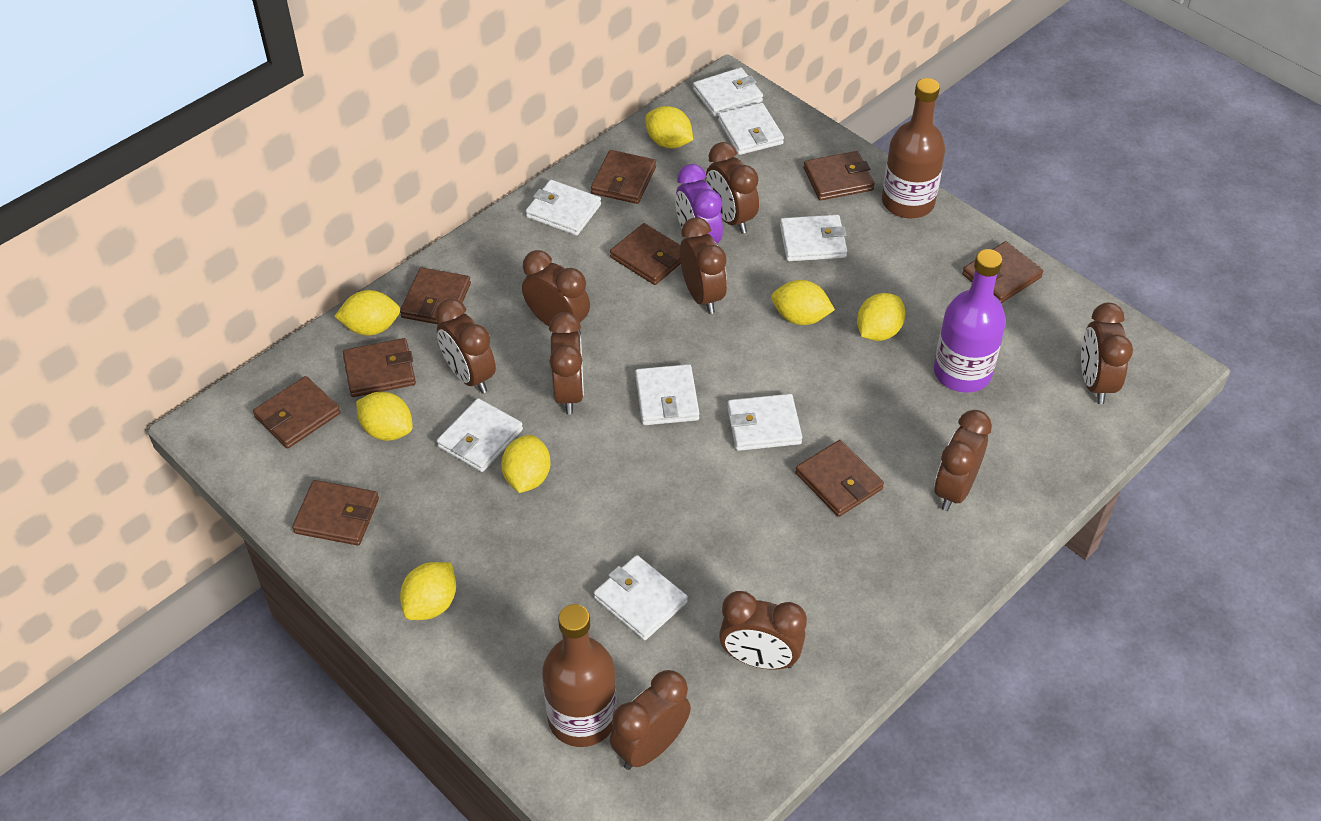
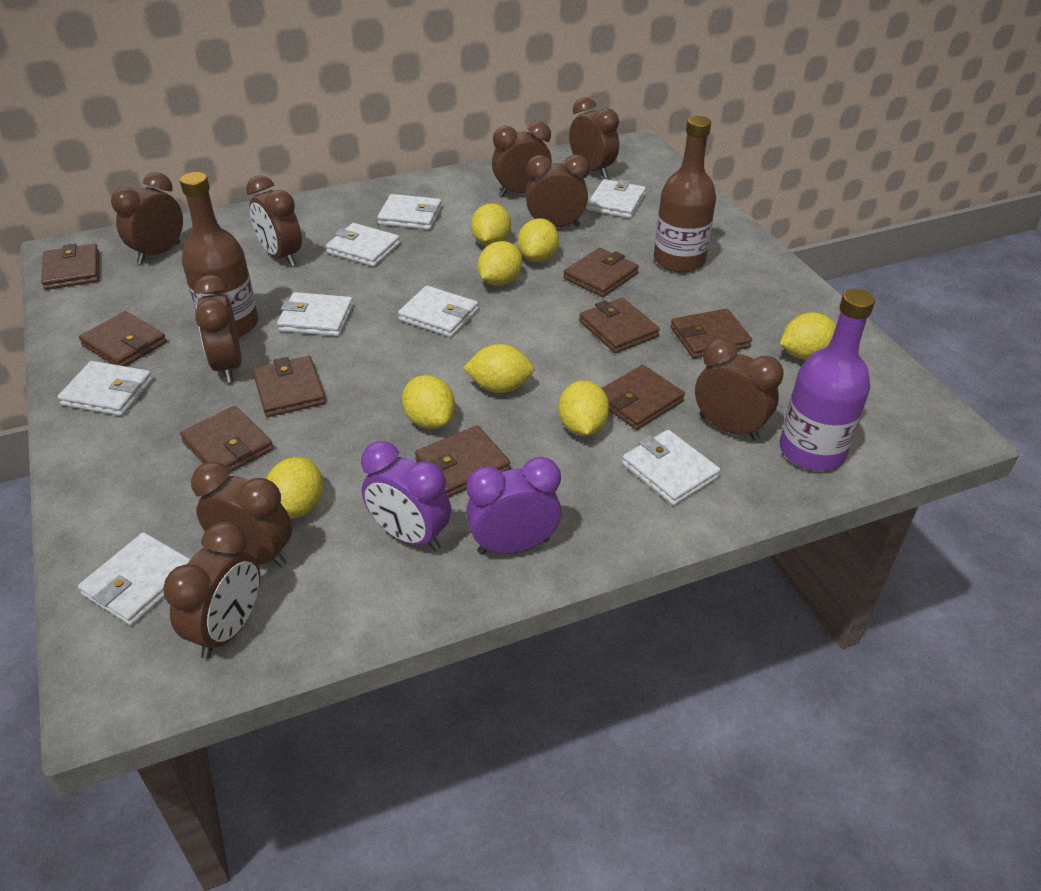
purple clock: 1 -> 2
yellow lemon: 7 -> 8

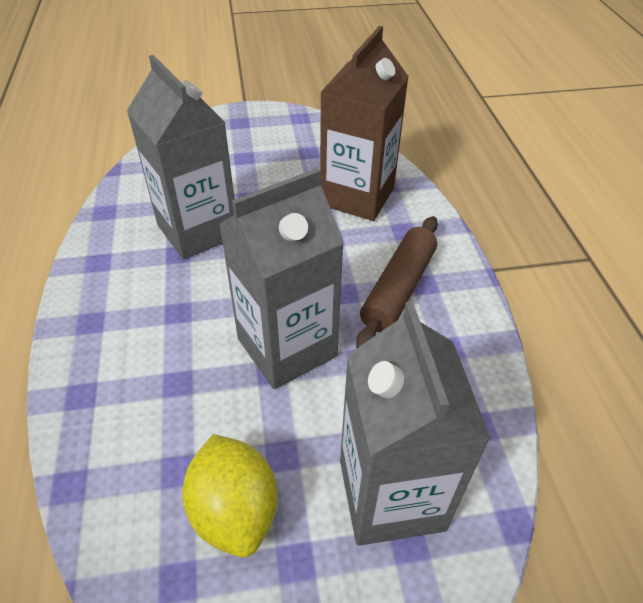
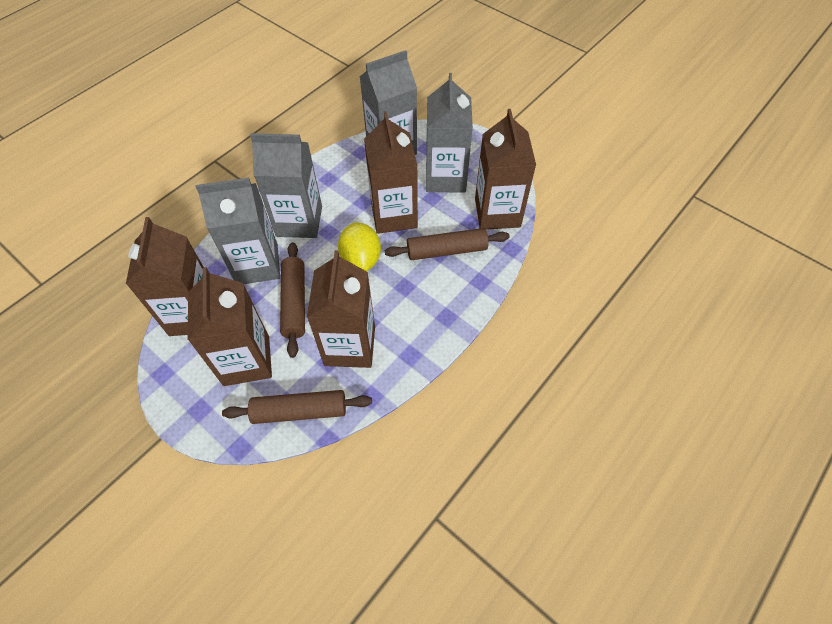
brown carton: 1 -> 5
brown rolling pin: 1 -> 3
grey carton: 3 -> 4

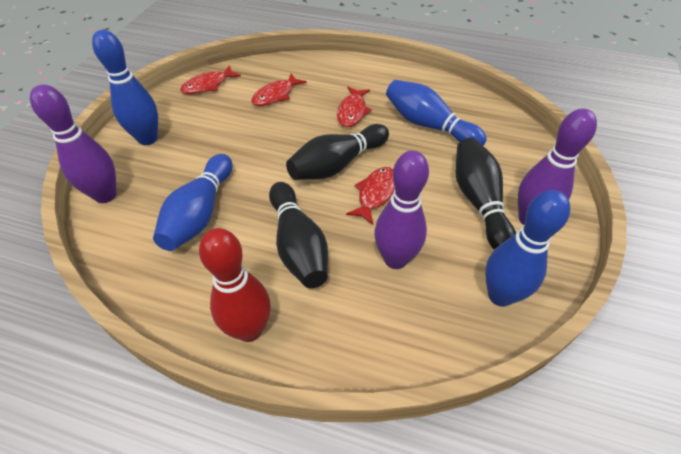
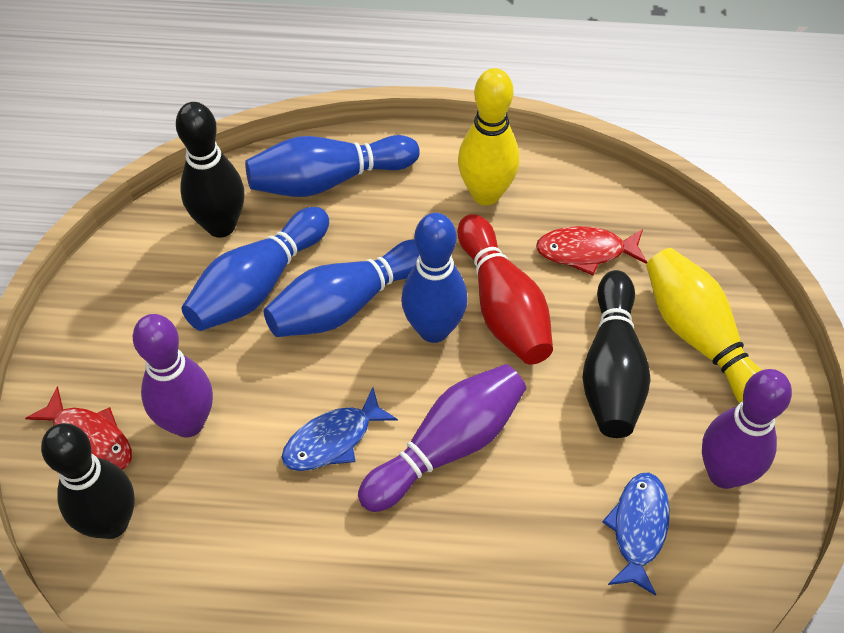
blue fish: 0 -> 2
red fish: 4 -> 2
yellow bowling pin: 0 -> 2

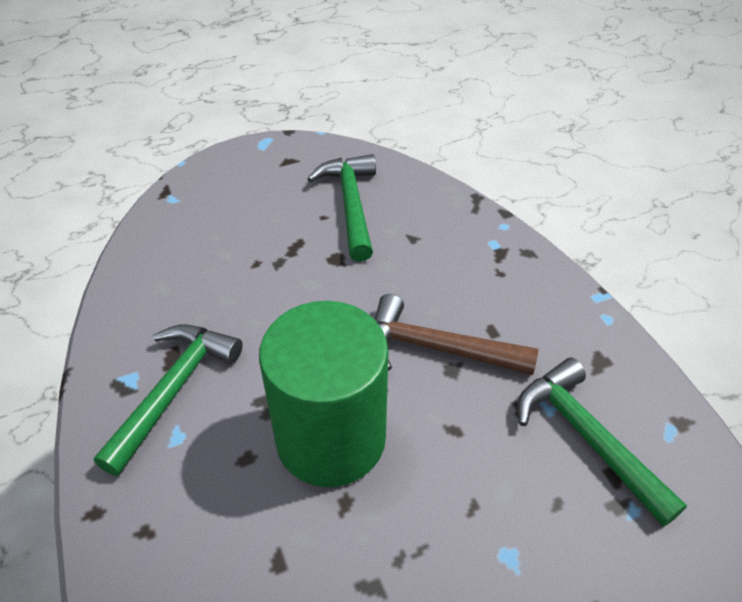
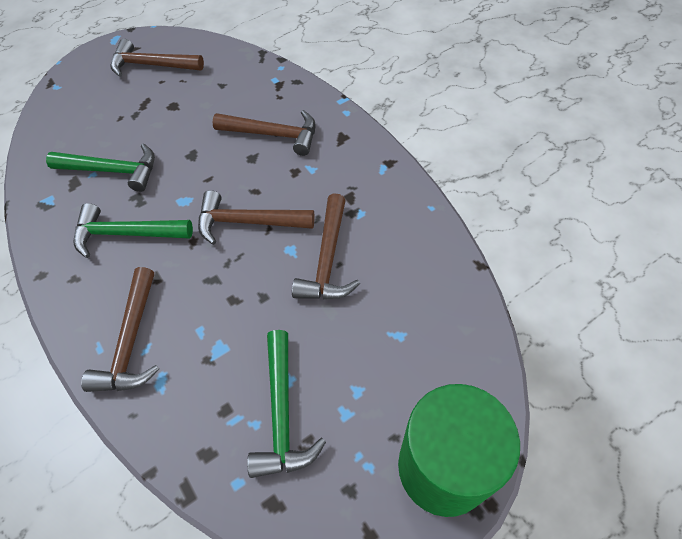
brown hammer: 1 -> 5

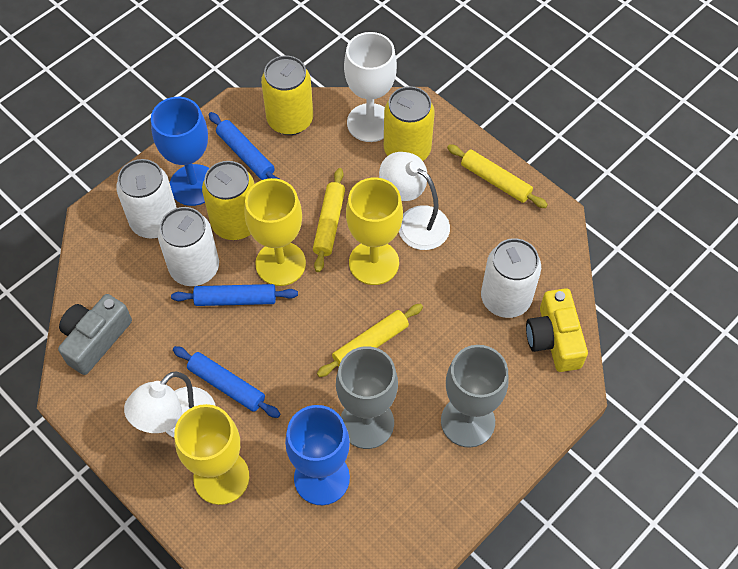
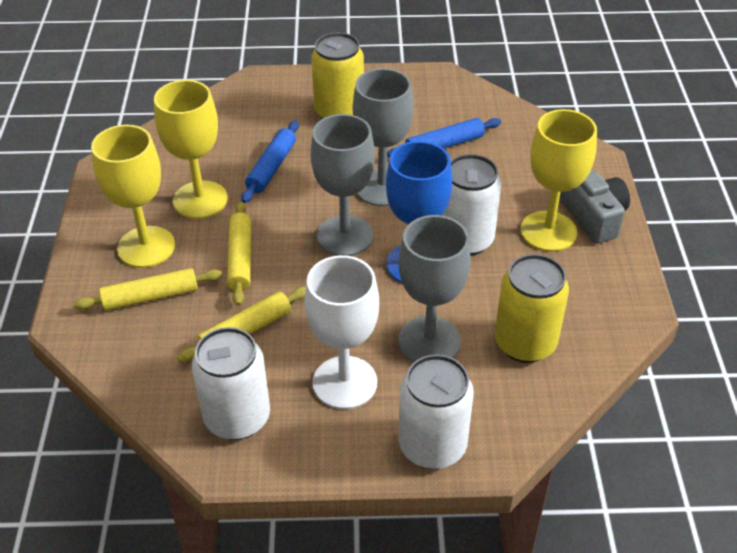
blue goblet: 2 -> 1
blue rolling pin: 3 -> 2
grey goblet: 2 -> 3
white lamp: 2 -> 0
yellow camera: 1 -> 0
yellow can: 3 -> 2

::::::::

:: What the exercise asks ::
With the pictures set aside, please write out all of the records above exactly.

:: Task output ::
purple clock: 1 -> 2
yellow lemon: 7 -> 8

brown carton: 1 -> 5
brown rolling pin: 1 -> 3
grey carton: 3 -> 4

blue fish: 0 -> 2
red fish: 4 -> 2
yellow bowling pin: 0 -> 2

brown hammer: 1 -> 5

blue goblet: 2 -> 1
blue rolling pin: 3 -> 2
grey goblet: 2 -> 3
white lamp: 2 -> 0
yellow camera: 1 -> 0
yellow can: 3 -> 2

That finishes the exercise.